■ Exercise objective
Each record that follows should be repeated exactly, minus any images.

■ Record extracts
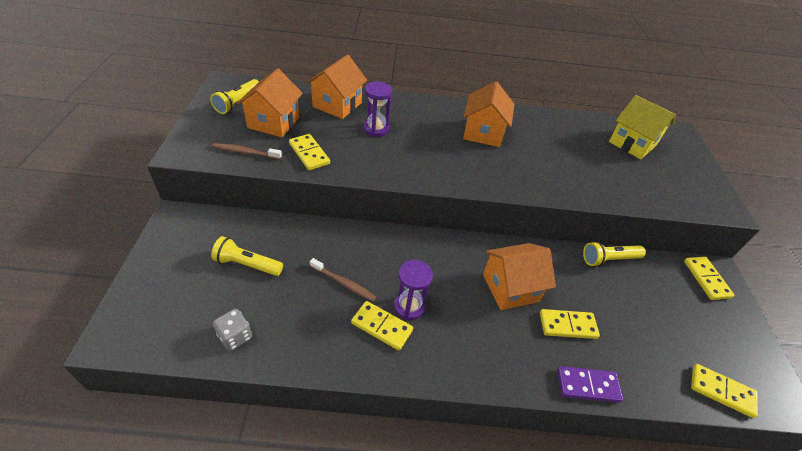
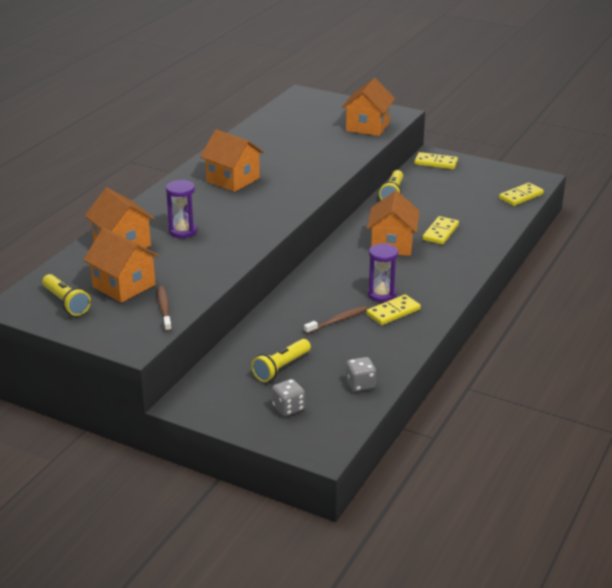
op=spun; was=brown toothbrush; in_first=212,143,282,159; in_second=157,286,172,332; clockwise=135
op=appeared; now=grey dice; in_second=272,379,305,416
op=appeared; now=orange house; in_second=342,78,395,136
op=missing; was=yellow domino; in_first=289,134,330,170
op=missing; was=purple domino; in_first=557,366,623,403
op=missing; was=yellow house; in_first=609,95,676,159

■ Output of the task
op=spun; was=brown toothbrush; in_first=212,143,282,159; in_second=157,286,172,332; clockwise=135
op=appeared; now=grey dice; in_second=272,379,305,416
op=appeared; now=orange house; in_second=342,78,395,136
op=missing; was=yellow domino; in_first=289,134,330,170
op=missing; was=purple domino; in_first=557,366,623,403
op=missing; was=yellow house; in_first=609,95,676,159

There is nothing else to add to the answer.